(Object position data)
━━━━━━━━━━━━━━━━━━━━
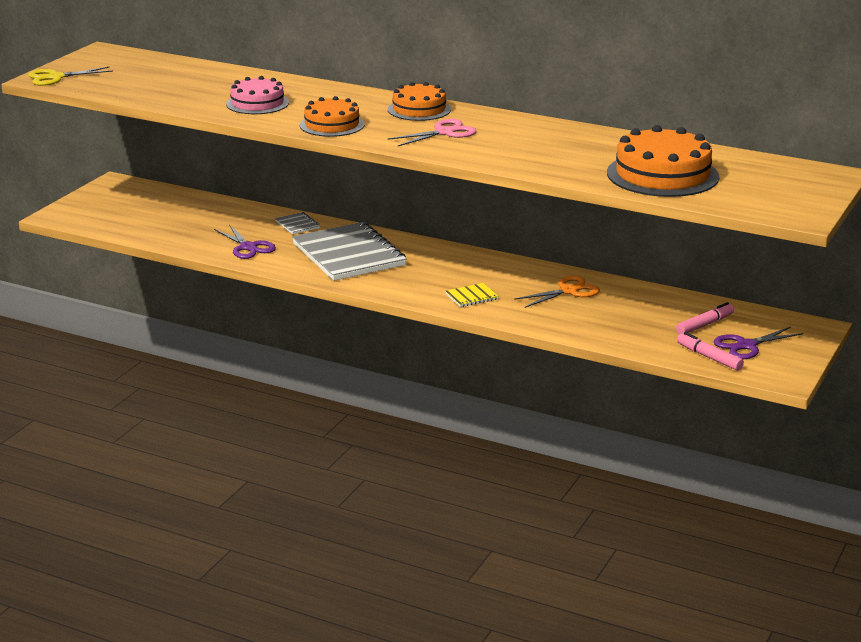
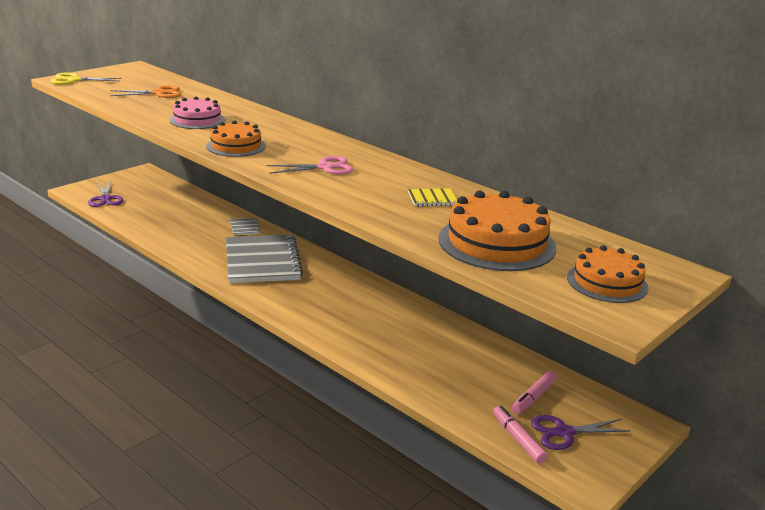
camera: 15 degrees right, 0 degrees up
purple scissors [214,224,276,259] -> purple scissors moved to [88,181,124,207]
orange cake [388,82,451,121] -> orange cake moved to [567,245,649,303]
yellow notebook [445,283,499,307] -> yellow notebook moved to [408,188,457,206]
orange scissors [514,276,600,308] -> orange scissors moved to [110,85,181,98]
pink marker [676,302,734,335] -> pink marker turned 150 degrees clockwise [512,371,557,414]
━━━━━━━━━━━━━━━━━━━━
■ Requirement ■
Your output should be the full set of entries above, restated word for word and free of pictures.

■ Reply to the exercise ■
camera: 15 degrees right, 0 degrees up
purple scissors [214,224,276,259] -> purple scissors moved to [88,181,124,207]
orange cake [388,82,451,121] -> orange cake moved to [567,245,649,303]
yellow notebook [445,283,499,307] -> yellow notebook moved to [408,188,457,206]
orange scissors [514,276,600,308] -> orange scissors moved to [110,85,181,98]
pink marker [676,302,734,335] -> pink marker turned 150 degrees clockwise [512,371,557,414]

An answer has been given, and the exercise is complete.